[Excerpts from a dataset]
Segment Open
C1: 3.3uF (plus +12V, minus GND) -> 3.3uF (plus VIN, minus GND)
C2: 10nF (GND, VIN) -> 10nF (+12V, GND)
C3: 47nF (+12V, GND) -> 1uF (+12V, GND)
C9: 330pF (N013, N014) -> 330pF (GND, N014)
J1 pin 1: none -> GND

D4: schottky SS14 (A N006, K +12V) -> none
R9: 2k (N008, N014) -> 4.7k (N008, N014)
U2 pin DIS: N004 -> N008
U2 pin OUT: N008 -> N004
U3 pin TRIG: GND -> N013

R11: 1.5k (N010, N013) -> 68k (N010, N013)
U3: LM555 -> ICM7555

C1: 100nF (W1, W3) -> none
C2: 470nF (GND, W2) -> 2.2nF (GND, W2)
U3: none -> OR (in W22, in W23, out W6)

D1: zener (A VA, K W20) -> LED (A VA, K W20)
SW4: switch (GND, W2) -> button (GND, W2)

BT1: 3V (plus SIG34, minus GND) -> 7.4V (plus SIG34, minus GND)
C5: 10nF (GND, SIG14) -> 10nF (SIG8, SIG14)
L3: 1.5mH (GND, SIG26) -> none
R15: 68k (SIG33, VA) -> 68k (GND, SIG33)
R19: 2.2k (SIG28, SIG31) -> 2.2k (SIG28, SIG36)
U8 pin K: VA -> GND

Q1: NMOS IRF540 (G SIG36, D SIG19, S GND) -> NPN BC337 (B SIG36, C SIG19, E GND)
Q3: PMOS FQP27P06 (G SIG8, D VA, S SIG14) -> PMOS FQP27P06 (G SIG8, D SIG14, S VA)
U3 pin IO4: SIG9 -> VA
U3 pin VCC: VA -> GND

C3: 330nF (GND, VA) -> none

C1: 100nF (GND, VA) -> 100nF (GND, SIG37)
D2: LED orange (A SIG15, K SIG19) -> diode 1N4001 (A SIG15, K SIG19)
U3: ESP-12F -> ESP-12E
Segment Closed
§ **Your assignment**
Write down only the closing run of lines: the one containing "L3: 1.5mH (GND, SIG26) -> none" and every line after it to the end of the entries, exactly.

§ **Exercise response**
L3: 1.5mH (GND, SIG26) -> none
R15: 68k (SIG33, VA) -> 68k (GND, SIG33)
R19: 2.2k (SIG28, SIG31) -> 2.2k (SIG28, SIG36)
U8 pin K: VA -> GND

Q1: NMOS IRF540 (G SIG36, D SIG19, S GND) -> NPN BC337 (B SIG36, C SIG19, E GND)
Q3: PMOS FQP27P06 (G SIG8, D VA, S SIG14) -> PMOS FQP27P06 (G SIG8, D SIG14, S VA)
U3 pin IO4: SIG9 -> VA
U3 pin VCC: VA -> GND

C3: 330nF (GND, VA) -> none

C1: 100nF (GND, VA) -> 100nF (GND, SIG37)
D2: LED orange (A SIG15, K SIG19) -> diode 1N4001 (A SIG15, K SIG19)
U3: ESP-12F -> ESP-12E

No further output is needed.